■ What is expected
Whatever runs from the line with "C2: 1uF (plus" to the end of the records below must be copied exactly, with nothing else included.

Version comparison data:
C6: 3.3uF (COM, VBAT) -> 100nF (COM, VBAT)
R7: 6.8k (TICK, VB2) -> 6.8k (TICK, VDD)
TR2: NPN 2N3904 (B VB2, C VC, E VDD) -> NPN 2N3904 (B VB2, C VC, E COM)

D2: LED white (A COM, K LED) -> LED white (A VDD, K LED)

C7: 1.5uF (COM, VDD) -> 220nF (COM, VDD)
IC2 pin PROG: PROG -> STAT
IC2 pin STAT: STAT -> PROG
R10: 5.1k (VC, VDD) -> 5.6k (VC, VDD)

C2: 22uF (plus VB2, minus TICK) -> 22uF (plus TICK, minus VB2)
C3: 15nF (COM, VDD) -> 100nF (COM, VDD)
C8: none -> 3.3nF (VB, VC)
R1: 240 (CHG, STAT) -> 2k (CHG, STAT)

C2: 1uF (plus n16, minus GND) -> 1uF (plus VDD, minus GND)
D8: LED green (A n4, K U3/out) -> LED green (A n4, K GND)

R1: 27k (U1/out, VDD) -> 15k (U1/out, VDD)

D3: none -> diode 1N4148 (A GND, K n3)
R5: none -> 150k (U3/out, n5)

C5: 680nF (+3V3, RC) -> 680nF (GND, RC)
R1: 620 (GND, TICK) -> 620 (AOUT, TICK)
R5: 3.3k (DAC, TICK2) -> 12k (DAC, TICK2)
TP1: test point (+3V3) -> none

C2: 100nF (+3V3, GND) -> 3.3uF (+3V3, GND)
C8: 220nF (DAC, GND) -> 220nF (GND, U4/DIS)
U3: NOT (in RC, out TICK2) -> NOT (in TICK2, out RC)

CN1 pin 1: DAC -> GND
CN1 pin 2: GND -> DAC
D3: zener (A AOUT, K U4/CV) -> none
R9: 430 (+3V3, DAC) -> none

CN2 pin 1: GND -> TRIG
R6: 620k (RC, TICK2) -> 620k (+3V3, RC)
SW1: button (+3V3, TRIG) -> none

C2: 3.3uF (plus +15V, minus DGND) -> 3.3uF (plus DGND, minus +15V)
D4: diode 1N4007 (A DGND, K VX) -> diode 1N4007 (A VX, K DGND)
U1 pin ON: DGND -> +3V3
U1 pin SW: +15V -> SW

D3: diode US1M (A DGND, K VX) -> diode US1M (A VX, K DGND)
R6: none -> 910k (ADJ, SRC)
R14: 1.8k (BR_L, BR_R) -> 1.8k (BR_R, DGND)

■ Response area
C2: 1uF (plus n16, minus GND) -> 1uF (plus VDD, minus GND)
D8: LED green (A n4, K U3/out) -> LED green (A n4, K GND)

R1: 27k (U1/out, VDD) -> 15k (U1/out, VDD)

D3: none -> diode 1N4148 (A GND, K n3)
R5: none -> 150k (U3/out, n5)

C5: 680nF (+3V3, RC) -> 680nF (GND, RC)
R1: 620 (GND, TICK) -> 620 (AOUT, TICK)
R5: 3.3k (DAC, TICK2) -> 12k (DAC, TICK2)
TP1: test point (+3V3) -> none

C2: 100nF (+3V3, GND) -> 3.3uF (+3V3, GND)
C8: 220nF (DAC, GND) -> 220nF (GND, U4/DIS)
U3: NOT (in RC, out TICK2) -> NOT (in TICK2, out RC)

CN1 pin 1: DAC -> GND
CN1 pin 2: GND -> DAC
D3: zener (A AOUT, K U4/CV) -> none
R9: 430 (+3V3, DAC) -> none

CN2 pin 1: GND -> TRIG
R6: 620k (RC, TICK2) -> 620k (+3V3, RC)
SW1: button (+3V3, TRIG) -> none

C2: 3.3uF (plus +15V, minus DGND) -> 3.3uF (plus DGND, minus +15V)
D4: diode 1N4007 (A DGND, K VX) -> diode 1N4007 (A VX, K DGND)
U1 pin ON: DGND -> +3V3
U1 pin SW: +15V -> SW

D3: diode US1M (A DGND, K VX) -> diode US1M (A VX, K DGND)
R6: none -> 910k (ADJ, SRC)
R14: 1.8k (BR_L, BR_R) -> 1.8k (BR_R, DGND)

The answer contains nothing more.